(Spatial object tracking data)
★ ★ ★ ★ ★
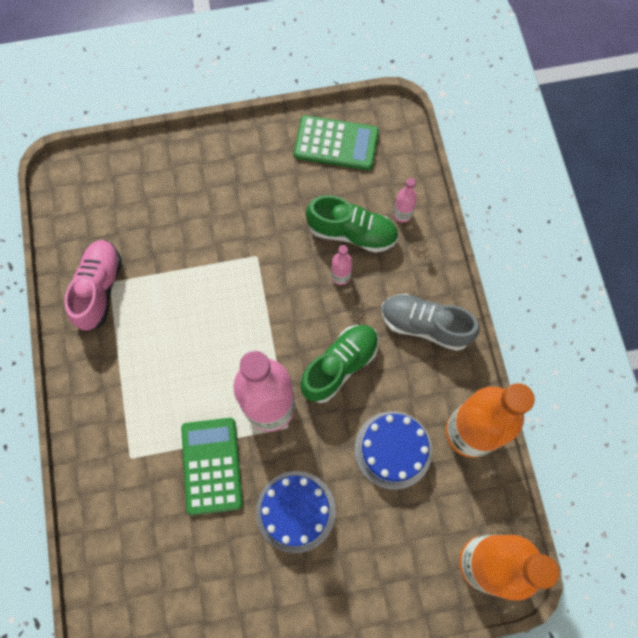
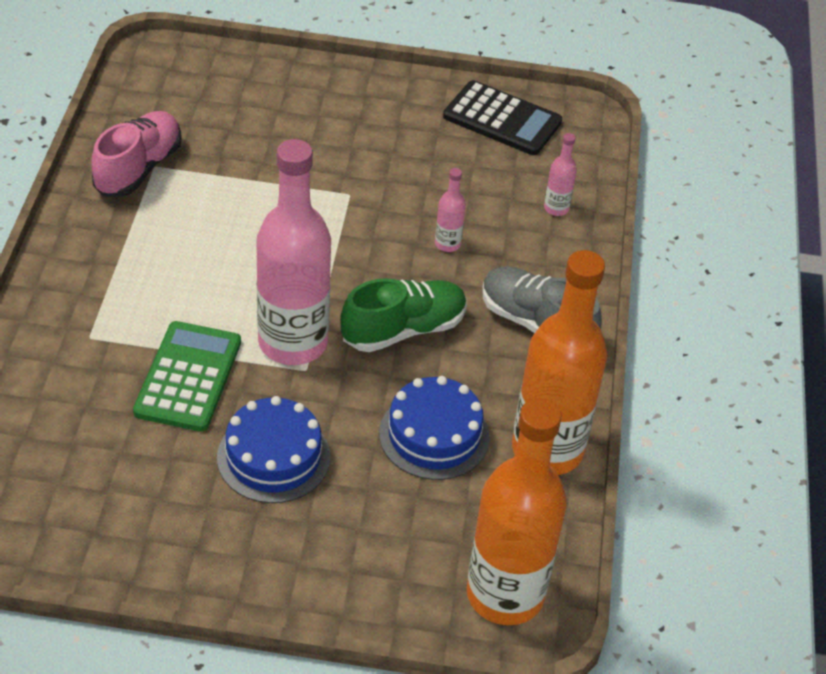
camera: 15 degrees right, 25 degrees down
(336, 143) = (502, 119): green calculator -> black calculator
(352, 233) = (482, 207): green shoe -> none

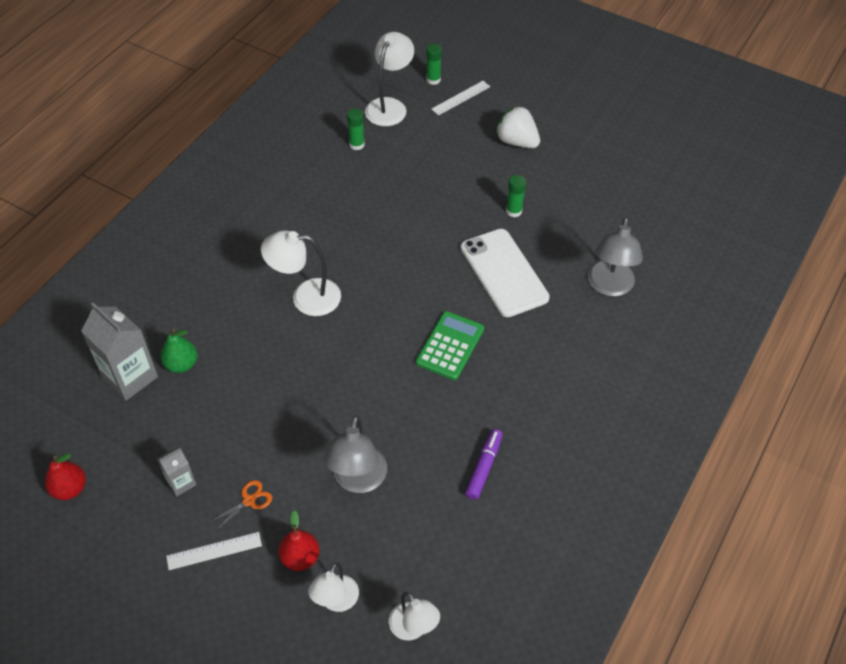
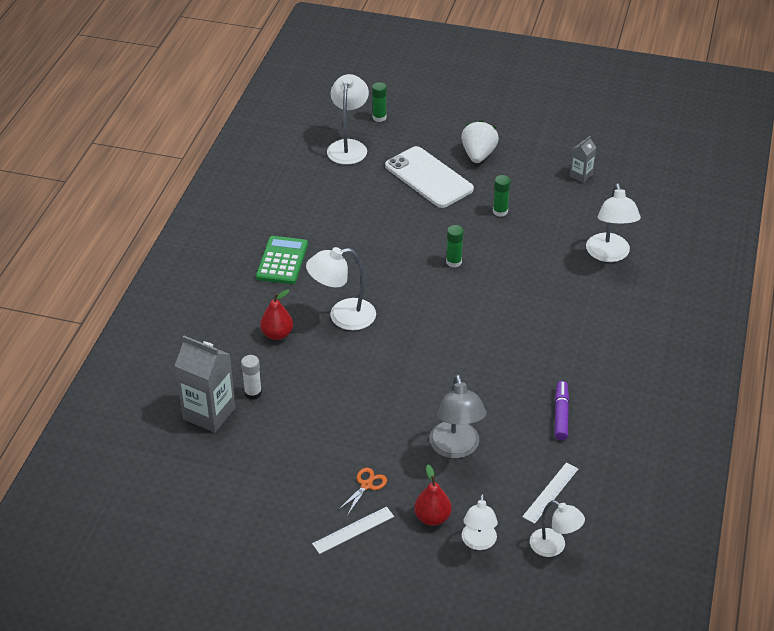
camera: 15 degrees left, 10 degrees down
(70, 489) = (196, 512): red pear -> red pear (277, 334)
(181, 364) = (253, 393): green pear -> white glue stick
(181, 482) = (298, 485): grey carton -> grey carton (581, 175)
(356, 144) = (332, 184): green glue stick -> green glue stick (454, 262)
(450, 346) = (490, 328): green calculator -> green calculator (282, 261)
(461, 98) = (411, 128): white ruler -> white ruler (550, 492)
(504, 273) = (512, 262): white phone -> white phone (428, 178)
(517, 141) = (478, 155): white strawberry -> white strawberry turned 75 degrees clockwise
(609, 286) = (609, 255): grey lamp -> white lamp

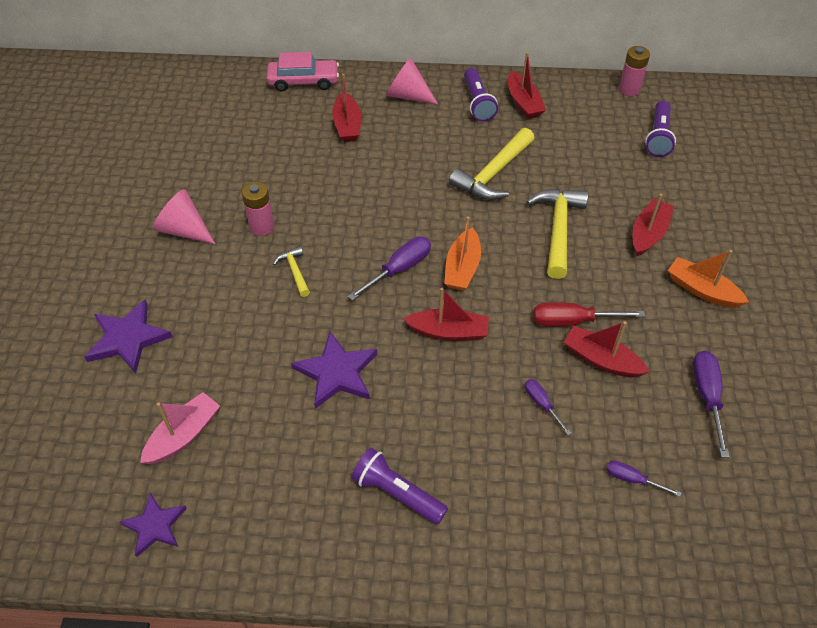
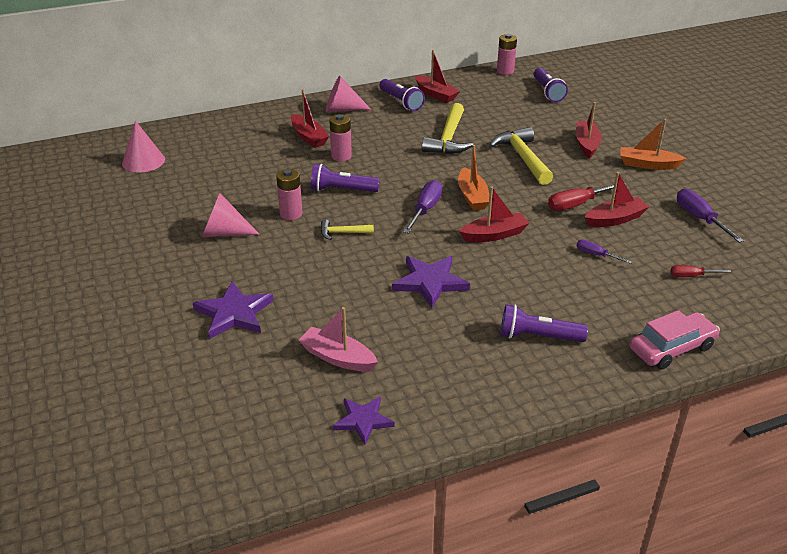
camera: 25 degrees left, 15 degrees down
(170, 108) = (143, 161): none -> pink cone
(183, 435) = (338, 358): pink boat -> pink boat turned 75 degrees counterclockwise
(294, 271) = (342, 233): yellow hammer -> yellow hammer turned 45 degrees counterclockwise
(303, 81) = (248, 119): pink car -> pink car (672, 348)
(332, 211) = (342, 190): none -> purple flashlight
(362, 163) = (341, 156): none -> pink battery
(601, 360) = (615, 219): red boat -> red boat turned 150 degrees clockwise
(632, 479) = (691, 276): purple screwdriver -> red screwdriver

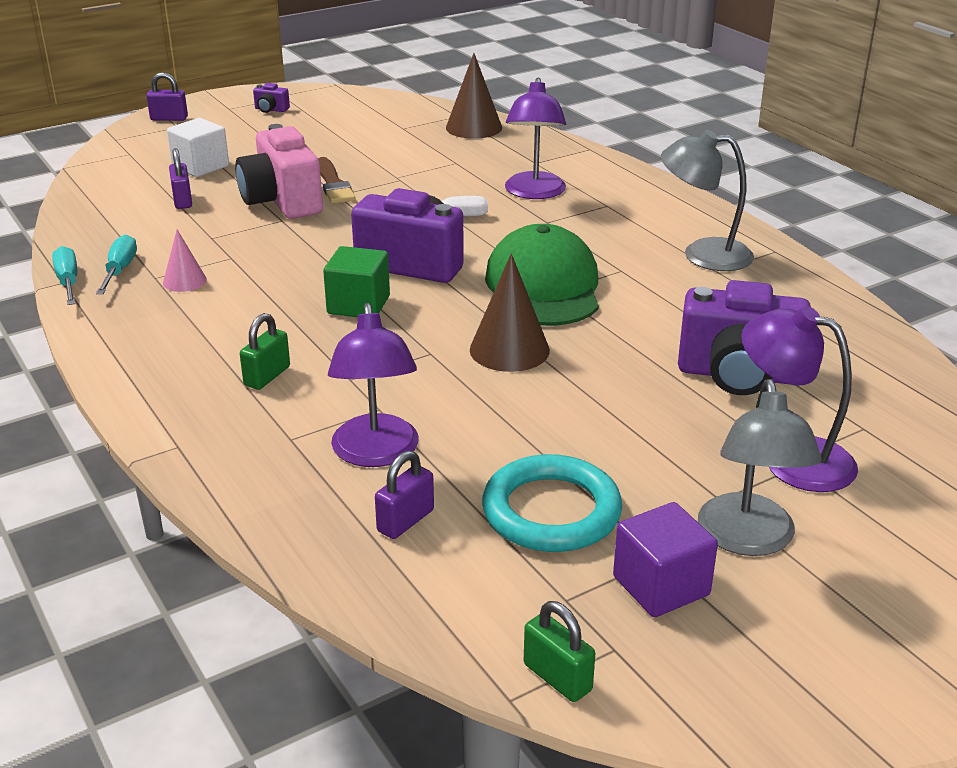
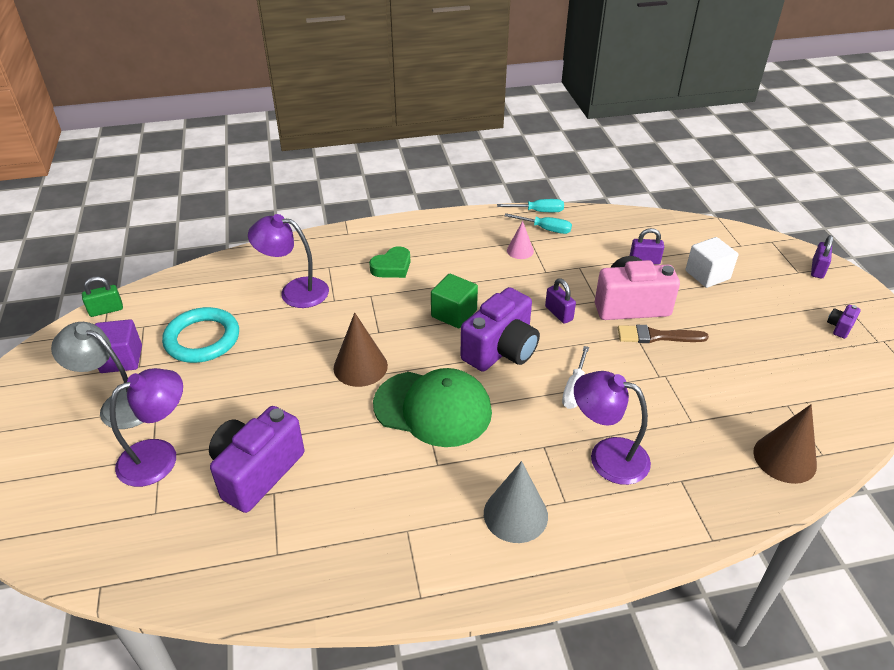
camera: 110 degrees right, 10 degrees up
(267, 376) = (392, 267): green padlock -> green heart
(405, 521) = (236, 290): purple padlock -> purple padlock (558, 313)
(644, 223) = (515, 514): none -> grey cone
(703, 254) = (438, 533): grey lamp -> none

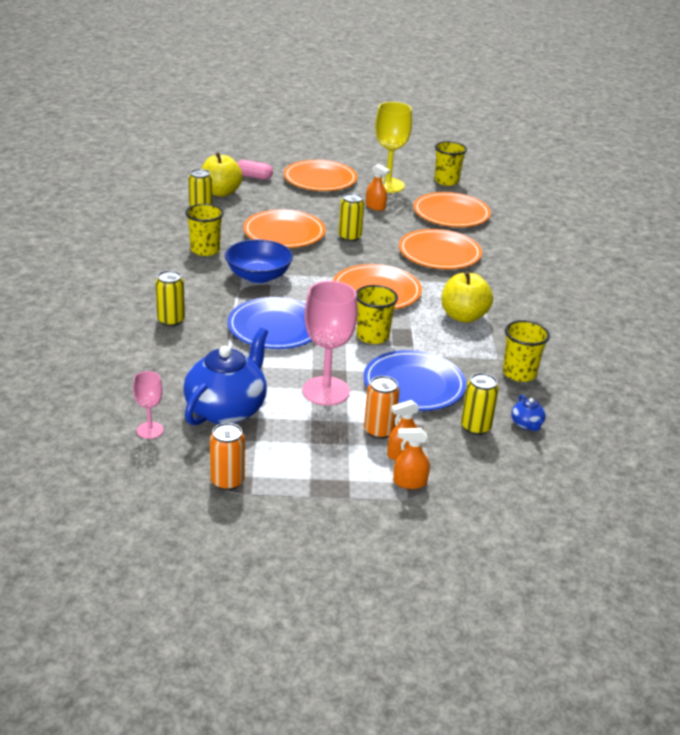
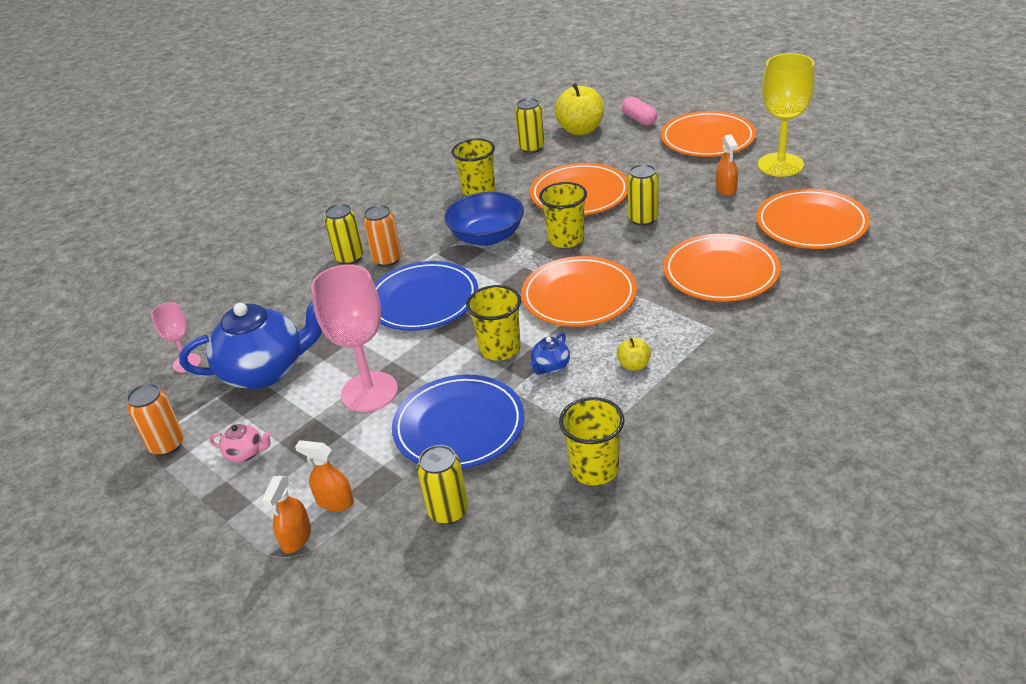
camera: 50 degrees right, 5 degrees up
(298, 459) = (246, 453): none -> pink teapot
(379, 431) = (352, 462): orange can -> orange can (387, 259)
(409, 482) = (296, 538): orange spray bottle -> orange spray bottle turned 120 degrees counterclockwise
(446, 181) = (868, 177): yellow cup -> yellow cup (566, 239)
(463, 316) = (634, 365): yellow apple -> yellow apple, size x0.49
(526, 424) = (507, 540): blue teapot -> blue teapot (550, 366)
★ ★ ★ ★ ★
Report all lines of the data that include the word "down".

camera: 15 degrees right, 25 degrees down
camera: 15 degrees left, 10 degrees down
camera: 25 degrees left, 15 degrees down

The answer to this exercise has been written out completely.